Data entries
____________________

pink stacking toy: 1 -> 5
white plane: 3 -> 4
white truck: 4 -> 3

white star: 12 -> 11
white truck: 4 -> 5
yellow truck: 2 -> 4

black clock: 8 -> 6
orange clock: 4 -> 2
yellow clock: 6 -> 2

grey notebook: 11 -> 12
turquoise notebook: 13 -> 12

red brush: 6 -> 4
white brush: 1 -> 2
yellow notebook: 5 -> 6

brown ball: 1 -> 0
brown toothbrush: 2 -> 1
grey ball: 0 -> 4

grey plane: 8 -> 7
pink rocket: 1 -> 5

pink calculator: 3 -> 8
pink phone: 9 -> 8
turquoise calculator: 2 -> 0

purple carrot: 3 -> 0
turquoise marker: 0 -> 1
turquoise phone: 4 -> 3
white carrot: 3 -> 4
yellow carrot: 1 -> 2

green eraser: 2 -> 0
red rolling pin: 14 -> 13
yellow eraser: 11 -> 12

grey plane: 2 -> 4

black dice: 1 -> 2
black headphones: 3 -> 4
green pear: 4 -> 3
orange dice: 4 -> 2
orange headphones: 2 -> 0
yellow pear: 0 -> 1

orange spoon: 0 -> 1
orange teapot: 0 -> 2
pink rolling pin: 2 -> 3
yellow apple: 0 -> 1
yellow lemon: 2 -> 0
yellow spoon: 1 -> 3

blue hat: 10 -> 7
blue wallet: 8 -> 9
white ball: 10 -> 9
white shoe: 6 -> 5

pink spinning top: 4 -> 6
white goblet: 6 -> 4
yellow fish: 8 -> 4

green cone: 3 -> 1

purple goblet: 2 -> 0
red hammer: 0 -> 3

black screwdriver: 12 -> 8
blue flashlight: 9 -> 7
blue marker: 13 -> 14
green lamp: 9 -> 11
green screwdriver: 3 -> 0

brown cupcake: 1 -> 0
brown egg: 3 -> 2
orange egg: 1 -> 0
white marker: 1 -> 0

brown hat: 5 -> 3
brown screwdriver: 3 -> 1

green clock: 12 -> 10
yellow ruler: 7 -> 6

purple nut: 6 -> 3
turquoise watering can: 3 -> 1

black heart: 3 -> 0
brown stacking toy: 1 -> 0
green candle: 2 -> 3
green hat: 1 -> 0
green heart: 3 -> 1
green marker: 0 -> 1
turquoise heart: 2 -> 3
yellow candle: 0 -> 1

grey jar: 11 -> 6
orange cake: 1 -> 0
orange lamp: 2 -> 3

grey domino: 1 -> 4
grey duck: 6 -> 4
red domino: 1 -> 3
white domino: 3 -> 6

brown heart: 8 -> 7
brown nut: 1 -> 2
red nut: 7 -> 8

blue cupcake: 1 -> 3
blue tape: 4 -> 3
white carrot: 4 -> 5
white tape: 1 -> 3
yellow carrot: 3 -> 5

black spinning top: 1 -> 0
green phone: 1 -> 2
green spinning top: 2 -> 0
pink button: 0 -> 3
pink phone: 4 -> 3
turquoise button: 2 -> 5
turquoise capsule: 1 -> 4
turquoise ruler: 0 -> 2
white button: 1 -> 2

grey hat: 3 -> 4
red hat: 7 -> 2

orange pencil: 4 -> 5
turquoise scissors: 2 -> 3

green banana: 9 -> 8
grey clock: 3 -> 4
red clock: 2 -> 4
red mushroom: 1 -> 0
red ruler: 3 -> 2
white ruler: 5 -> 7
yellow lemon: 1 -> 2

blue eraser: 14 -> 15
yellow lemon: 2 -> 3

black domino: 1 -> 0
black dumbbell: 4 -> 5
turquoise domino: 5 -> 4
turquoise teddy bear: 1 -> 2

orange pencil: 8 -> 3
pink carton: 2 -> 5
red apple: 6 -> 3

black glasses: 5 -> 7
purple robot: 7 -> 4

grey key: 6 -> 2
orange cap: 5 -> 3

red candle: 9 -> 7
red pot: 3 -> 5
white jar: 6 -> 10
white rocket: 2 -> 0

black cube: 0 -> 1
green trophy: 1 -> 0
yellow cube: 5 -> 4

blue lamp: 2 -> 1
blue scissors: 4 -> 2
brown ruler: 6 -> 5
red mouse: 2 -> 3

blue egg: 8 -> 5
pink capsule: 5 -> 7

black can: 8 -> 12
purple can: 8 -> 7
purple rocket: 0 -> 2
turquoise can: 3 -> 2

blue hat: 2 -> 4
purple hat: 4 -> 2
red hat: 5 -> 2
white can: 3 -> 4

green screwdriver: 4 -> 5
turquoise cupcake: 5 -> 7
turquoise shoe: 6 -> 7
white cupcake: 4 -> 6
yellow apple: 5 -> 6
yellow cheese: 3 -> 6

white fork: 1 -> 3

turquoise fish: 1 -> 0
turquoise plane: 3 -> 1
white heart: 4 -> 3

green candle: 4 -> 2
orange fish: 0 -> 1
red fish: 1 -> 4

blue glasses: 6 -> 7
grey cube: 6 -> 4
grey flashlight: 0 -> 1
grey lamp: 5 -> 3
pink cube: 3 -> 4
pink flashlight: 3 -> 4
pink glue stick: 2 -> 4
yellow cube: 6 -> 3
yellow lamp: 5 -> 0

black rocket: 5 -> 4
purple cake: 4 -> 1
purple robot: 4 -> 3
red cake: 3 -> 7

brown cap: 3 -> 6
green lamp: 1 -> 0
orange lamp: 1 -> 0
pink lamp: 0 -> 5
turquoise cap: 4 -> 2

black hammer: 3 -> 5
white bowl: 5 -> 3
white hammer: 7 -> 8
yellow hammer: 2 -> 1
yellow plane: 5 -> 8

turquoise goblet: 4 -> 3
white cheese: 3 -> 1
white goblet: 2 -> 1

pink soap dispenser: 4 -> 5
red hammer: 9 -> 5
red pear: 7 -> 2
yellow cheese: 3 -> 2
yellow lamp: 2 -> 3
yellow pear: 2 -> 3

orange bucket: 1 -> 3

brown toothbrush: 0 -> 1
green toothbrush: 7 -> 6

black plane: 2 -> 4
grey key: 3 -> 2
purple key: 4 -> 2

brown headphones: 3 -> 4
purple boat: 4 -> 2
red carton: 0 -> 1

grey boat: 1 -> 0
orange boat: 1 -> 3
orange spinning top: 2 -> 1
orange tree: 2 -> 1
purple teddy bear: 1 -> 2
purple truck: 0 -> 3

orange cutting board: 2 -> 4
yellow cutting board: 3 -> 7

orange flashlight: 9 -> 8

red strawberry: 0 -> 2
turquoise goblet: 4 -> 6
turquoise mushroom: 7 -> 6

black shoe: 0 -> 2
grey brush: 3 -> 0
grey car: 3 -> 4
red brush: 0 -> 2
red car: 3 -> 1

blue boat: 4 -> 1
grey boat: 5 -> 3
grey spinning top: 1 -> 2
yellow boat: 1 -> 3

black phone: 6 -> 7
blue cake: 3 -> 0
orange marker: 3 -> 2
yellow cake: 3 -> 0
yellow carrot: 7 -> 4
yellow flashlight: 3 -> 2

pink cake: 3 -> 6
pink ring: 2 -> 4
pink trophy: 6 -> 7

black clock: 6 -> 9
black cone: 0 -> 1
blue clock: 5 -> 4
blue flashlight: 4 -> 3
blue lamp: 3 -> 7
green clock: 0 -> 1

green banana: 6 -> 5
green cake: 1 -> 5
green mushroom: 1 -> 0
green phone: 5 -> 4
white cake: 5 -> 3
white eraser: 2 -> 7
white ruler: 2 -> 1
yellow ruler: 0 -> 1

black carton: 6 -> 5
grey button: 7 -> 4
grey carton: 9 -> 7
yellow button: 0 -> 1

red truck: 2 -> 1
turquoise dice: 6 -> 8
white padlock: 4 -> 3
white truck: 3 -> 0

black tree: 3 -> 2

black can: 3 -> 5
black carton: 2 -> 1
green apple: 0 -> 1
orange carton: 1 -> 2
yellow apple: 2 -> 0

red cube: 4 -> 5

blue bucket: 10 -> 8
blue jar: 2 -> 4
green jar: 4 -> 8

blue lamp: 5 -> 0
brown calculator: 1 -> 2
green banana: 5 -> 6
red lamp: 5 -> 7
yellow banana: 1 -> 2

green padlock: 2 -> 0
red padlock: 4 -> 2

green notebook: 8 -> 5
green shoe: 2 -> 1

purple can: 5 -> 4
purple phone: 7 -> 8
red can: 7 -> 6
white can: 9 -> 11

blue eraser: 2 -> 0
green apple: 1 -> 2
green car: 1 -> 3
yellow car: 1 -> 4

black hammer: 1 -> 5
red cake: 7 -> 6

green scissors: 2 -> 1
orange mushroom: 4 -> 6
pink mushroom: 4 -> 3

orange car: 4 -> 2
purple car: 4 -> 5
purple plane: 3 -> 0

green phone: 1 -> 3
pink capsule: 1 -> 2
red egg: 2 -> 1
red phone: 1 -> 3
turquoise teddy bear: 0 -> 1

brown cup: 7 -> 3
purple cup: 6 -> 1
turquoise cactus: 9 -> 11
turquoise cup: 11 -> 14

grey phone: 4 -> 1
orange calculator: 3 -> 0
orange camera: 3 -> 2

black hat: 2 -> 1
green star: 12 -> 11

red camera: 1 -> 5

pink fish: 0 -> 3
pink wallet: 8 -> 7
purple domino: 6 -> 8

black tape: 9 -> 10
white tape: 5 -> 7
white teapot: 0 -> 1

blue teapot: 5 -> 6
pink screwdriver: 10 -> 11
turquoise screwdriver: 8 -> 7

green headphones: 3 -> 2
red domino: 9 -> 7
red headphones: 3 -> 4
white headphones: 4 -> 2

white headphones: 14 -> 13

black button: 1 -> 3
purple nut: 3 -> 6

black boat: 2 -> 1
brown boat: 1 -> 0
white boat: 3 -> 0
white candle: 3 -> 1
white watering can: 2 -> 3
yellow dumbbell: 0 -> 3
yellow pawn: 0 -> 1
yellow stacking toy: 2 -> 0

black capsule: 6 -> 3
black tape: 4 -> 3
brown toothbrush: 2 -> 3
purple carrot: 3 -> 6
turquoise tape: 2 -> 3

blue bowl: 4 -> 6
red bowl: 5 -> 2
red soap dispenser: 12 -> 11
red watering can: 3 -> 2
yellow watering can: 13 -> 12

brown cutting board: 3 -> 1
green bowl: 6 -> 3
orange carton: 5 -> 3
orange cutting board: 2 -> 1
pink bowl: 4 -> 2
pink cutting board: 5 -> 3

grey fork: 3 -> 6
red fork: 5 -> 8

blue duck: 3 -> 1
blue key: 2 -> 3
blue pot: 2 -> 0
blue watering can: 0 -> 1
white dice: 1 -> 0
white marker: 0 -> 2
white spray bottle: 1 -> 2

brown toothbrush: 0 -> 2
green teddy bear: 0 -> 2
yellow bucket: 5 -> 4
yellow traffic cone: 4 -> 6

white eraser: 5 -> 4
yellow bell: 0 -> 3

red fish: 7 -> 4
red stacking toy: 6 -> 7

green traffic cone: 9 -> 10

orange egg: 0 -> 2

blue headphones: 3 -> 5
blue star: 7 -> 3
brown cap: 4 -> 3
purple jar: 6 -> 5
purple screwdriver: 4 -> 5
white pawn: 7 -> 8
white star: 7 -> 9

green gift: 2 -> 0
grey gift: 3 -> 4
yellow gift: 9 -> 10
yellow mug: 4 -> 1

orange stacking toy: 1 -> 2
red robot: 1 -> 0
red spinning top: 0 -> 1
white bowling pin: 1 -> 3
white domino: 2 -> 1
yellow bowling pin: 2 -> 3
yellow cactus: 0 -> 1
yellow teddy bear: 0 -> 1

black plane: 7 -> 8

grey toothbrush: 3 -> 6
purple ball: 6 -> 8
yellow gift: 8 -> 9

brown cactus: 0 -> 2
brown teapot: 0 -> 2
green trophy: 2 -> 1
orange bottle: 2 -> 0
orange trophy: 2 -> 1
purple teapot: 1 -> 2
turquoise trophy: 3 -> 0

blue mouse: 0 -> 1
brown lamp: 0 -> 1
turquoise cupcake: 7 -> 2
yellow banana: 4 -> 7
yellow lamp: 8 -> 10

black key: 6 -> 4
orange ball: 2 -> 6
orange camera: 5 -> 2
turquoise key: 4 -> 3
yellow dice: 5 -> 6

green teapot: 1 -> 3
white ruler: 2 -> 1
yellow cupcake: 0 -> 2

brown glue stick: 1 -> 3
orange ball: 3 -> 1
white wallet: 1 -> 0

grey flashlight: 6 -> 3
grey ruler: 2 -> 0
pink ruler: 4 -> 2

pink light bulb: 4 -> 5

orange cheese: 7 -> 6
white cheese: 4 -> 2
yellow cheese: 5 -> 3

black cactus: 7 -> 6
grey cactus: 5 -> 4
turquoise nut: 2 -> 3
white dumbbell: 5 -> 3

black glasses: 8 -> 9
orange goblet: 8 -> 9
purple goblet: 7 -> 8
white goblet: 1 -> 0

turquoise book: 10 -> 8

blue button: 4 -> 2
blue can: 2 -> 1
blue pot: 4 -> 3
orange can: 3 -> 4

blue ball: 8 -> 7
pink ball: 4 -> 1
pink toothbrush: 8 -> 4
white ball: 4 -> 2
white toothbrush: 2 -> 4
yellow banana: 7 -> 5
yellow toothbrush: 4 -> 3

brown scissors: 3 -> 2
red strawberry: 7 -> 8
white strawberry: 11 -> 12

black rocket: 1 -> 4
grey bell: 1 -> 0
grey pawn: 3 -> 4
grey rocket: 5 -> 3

____________________

#### [Exercise aim]
Looking at the entries above, state how many lines contain "stacking"; give the number alone.

#### [Written solution]
5